▶ **TASK GOAL**
Ignoring pictures, transcribe exactly the lines between the one containing "orange L-shape: (93, 105) -> (64, 111), moved" and the end of the material, both included.

▶ **GIVEN RECORDS**
_ _ _ _ _

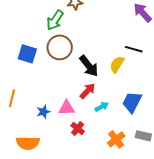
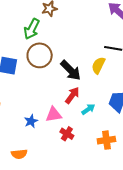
orange cross: (116, 139) -> (106, 140), turned 36
orange semicircle: (28, 143) -> (19, 154), size x0.7

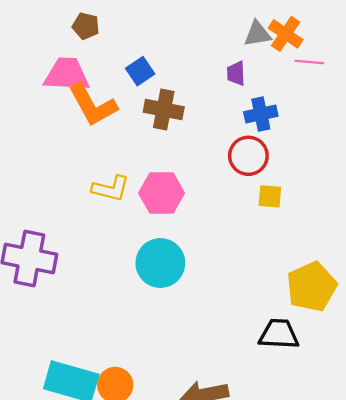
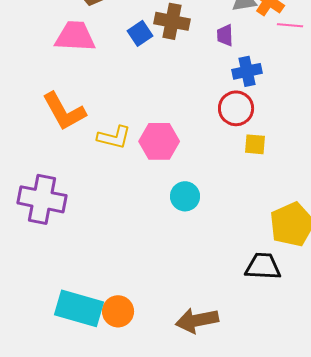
orange L-shape: (93, 105) -> (64, 111), moved
brown cross: (164, 109) -> (172, 21), moved
cyan circle: (160, 263) -> (185, 196), moved, size x0.7

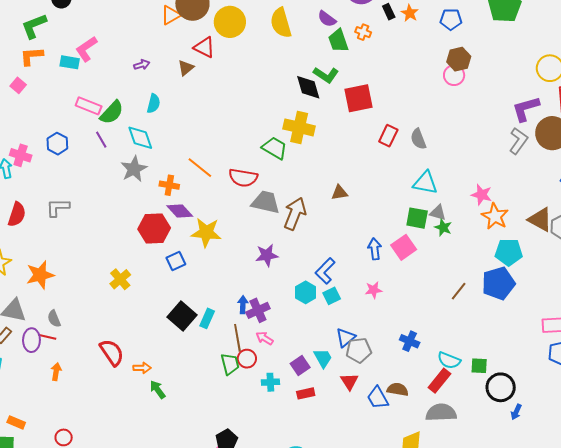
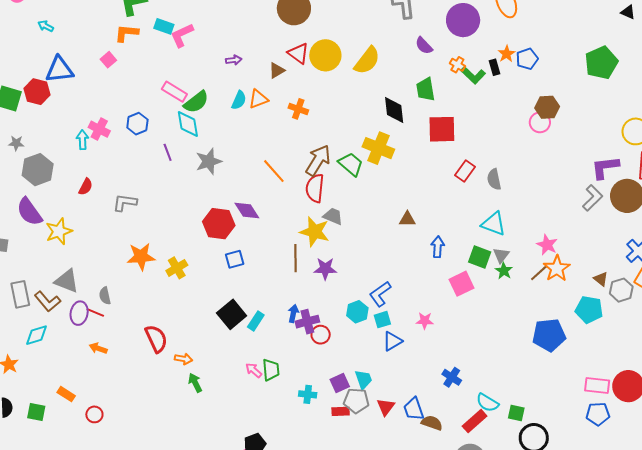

_ _ _ _ _

▶ **RESPONSE AREA**
orange L-shape: (93, 105) -> (64, 111), moved
brown cross: (164, 109) -> (172, 21), moved
cyan circle: (160, 263) -> (185, 196), moved, size x0.7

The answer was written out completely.